- EXERCISE DIRECTIONS: A verbatim repetition of the data below is requested, without images.

- DATA RECORDS:
....................

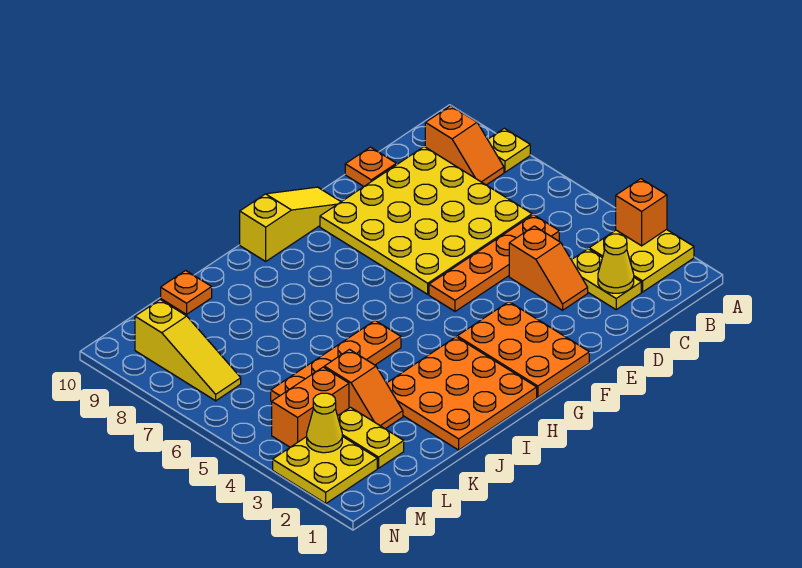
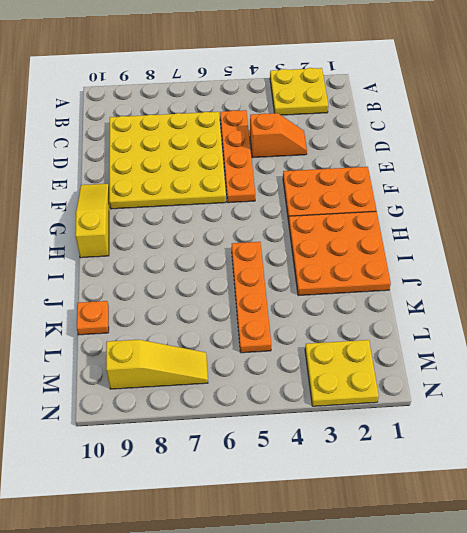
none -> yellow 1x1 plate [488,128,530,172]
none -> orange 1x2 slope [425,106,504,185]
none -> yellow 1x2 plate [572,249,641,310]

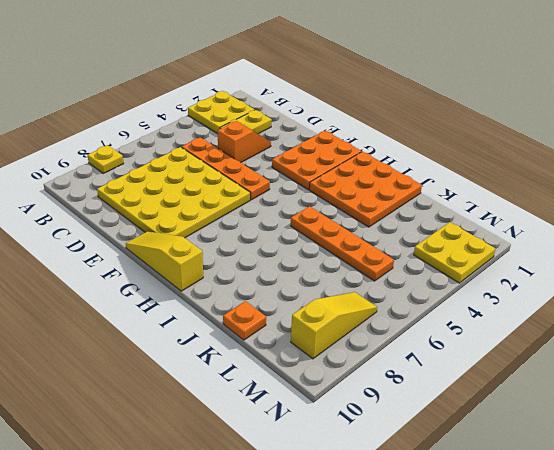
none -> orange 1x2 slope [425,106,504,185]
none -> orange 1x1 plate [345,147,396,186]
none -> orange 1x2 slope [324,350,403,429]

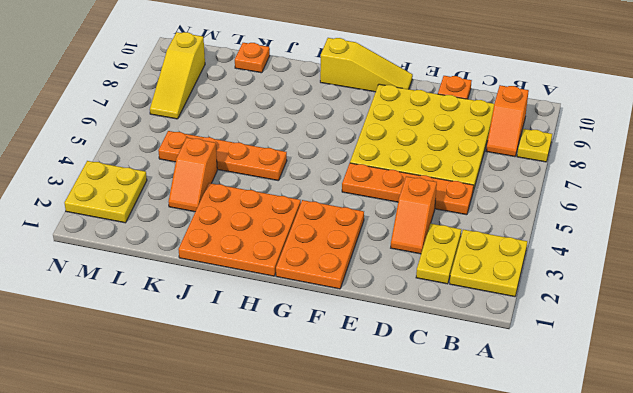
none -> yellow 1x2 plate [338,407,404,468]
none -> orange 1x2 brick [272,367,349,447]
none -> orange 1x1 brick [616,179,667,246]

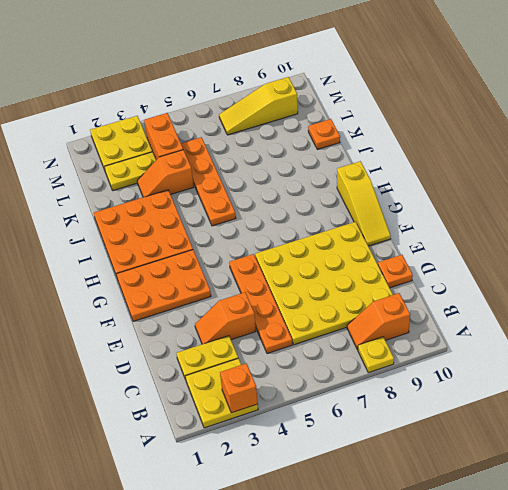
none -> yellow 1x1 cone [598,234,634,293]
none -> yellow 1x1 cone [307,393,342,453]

....................

- RESULT FOR THIS EXERCISE:
none -> yellow 1x1 plate [488,128,530,172]
none -> orange 1x2 slope [425,106,504,185]
none -> yellow 1x2 plate [572,249,641,310]

none -> orange 1x2 slope [425,106,504,185]
none -> orange 1x1 plate [345,147,396,186]
none -> orange 1x2 slope [324,350,403,429]

none -> yellow 1x2 plate [338,407,404,468]
none -> orange 1x2 brick [272,367,349,447]
none -> orange 1x1 brick [616,179,667,246]

none -> yellow 1x1 cone [598,234,634,293]
none -> yellow 1x1 cone [307,393,342,453]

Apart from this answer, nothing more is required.